--- START ---
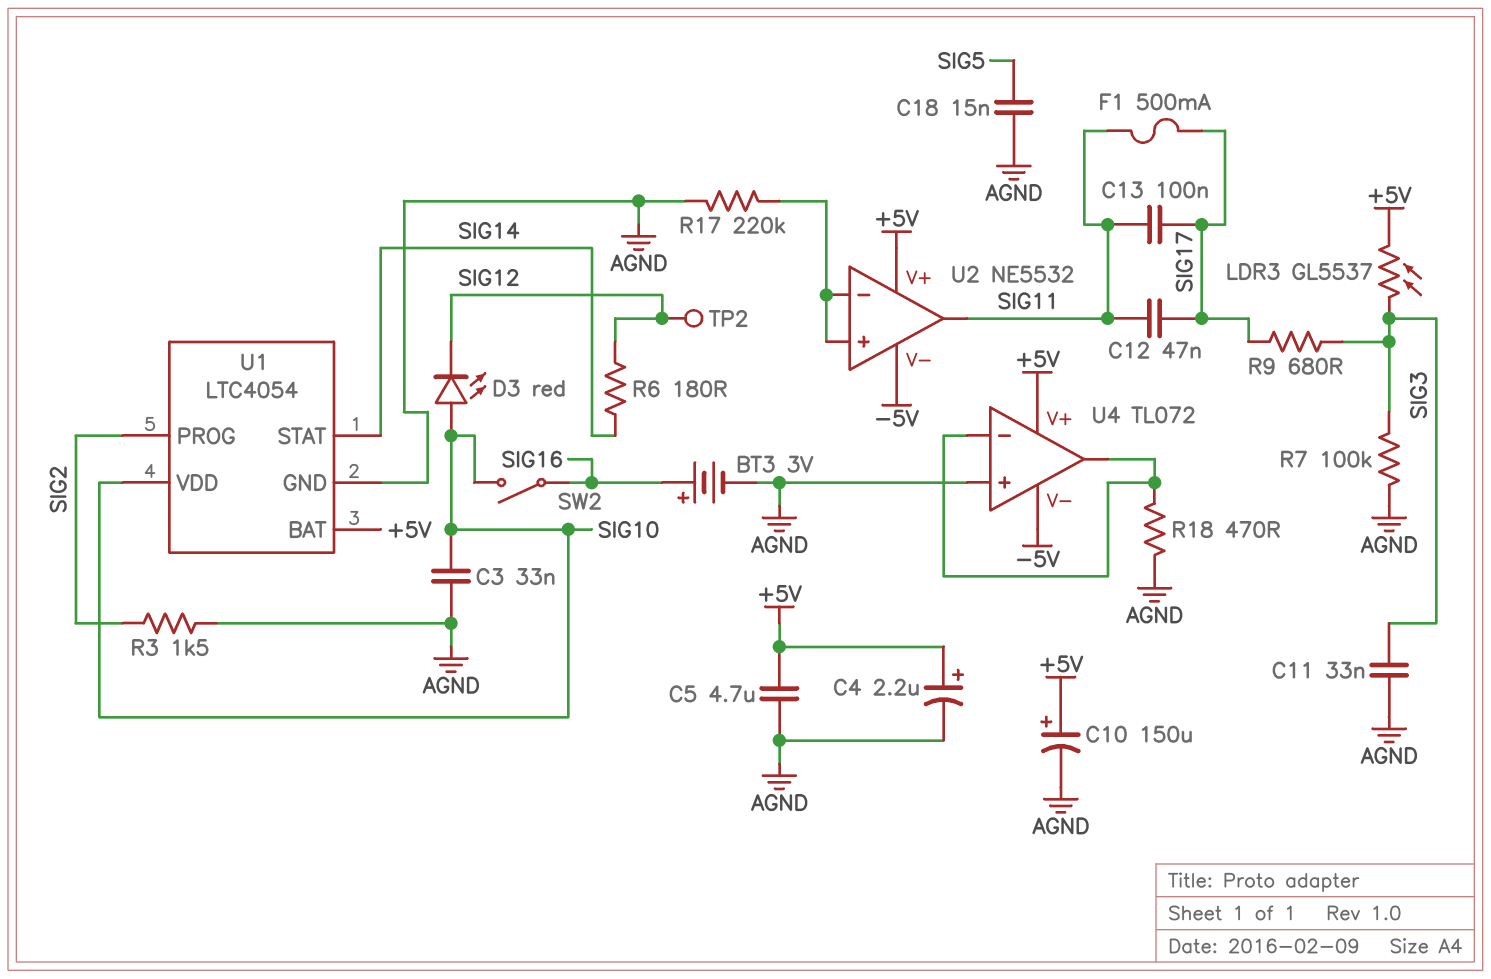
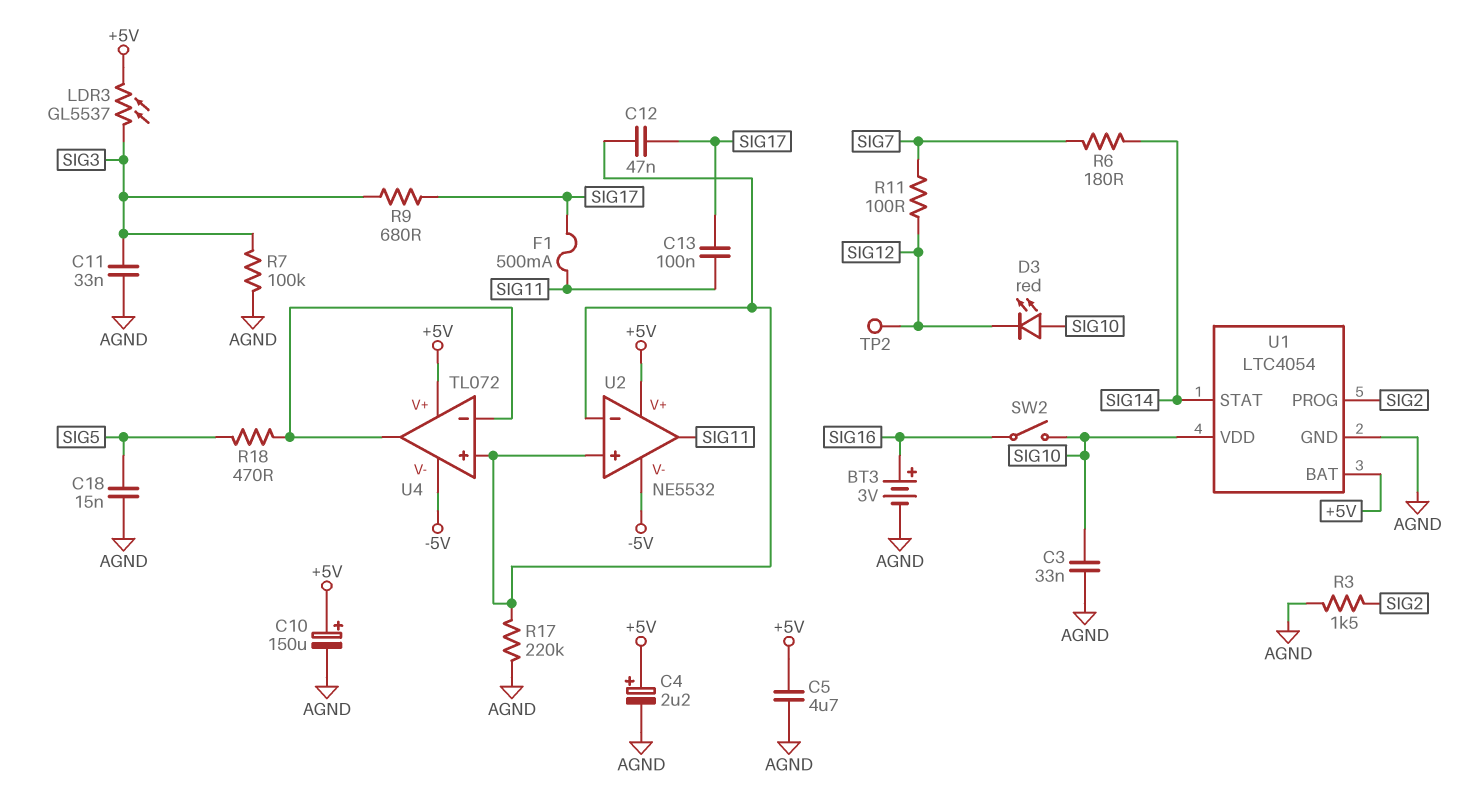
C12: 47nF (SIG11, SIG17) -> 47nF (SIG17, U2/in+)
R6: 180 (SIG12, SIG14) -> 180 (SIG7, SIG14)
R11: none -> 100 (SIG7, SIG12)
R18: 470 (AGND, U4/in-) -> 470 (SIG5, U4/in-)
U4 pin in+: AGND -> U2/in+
--- END ---
- _Your objective_
Your answer should be the line with "R18: 470 (AGND, U4/in-) -> 470 (SIG5, U4/in-)" and all lines after it in the listing above, repeated exactly. No other lines belong.

- _Written answer_
R18: 470 (AGND, U4/in-) -> 470 (SIG5, U4/in-)
U4 pin in+: AGND -> U2/in+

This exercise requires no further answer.